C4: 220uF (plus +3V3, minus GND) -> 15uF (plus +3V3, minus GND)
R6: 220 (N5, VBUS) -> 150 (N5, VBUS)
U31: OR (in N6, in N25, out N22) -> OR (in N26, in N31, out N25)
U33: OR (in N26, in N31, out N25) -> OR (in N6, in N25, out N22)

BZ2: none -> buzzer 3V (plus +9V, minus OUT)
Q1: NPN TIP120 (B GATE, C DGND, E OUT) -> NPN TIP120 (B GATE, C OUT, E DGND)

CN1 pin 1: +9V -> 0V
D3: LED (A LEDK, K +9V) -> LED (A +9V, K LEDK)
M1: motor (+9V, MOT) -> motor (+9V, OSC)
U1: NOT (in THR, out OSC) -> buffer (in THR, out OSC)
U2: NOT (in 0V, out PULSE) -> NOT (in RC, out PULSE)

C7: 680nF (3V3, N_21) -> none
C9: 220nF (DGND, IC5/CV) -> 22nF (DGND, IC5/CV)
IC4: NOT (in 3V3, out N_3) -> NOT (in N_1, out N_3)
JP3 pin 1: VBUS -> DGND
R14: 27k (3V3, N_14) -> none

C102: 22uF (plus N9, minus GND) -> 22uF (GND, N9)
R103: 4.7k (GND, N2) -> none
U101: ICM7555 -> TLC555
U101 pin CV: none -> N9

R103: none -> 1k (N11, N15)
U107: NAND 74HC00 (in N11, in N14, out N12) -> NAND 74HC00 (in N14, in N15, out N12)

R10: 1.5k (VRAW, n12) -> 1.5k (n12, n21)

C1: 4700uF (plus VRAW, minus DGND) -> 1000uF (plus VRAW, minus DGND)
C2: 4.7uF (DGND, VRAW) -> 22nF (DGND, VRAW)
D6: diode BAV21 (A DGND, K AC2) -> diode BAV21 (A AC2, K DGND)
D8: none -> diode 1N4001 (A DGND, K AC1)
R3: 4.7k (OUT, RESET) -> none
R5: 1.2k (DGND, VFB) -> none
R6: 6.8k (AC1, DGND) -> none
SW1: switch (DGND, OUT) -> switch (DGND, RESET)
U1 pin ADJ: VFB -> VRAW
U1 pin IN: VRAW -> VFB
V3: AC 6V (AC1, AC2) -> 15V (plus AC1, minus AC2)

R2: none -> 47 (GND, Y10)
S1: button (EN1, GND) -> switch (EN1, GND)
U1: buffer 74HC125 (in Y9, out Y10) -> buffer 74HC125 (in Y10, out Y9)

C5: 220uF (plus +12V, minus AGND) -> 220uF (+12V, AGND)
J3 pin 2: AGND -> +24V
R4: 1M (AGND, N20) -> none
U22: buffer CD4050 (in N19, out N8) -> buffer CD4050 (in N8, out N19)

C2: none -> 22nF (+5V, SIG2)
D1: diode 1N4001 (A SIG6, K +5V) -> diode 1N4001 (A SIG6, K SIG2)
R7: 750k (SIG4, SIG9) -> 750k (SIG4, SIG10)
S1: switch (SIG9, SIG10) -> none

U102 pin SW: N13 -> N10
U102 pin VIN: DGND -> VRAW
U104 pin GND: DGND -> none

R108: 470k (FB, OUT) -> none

---

=== Work task ===
Within the material above, copy exactly the lines from the line that holds "U31: OR (in" up to and including the line that holds "Q1: NPN TIP120".

=== Exercise answer ===
U31: OR (in N6, in N25, out N22) -> OR (in N26, in N31, out N25)
U33: OR (in N26, in N31, out N25) -> OR (in N6, in N25, out N22)

BZ2: none -> buzzer 3V (plus +9V, minus OUT)
Q1: NPN TIP120 (B GATE, C DGND, E OUT) -> NPN TIP120 (B GATE, C OUT, E DGND)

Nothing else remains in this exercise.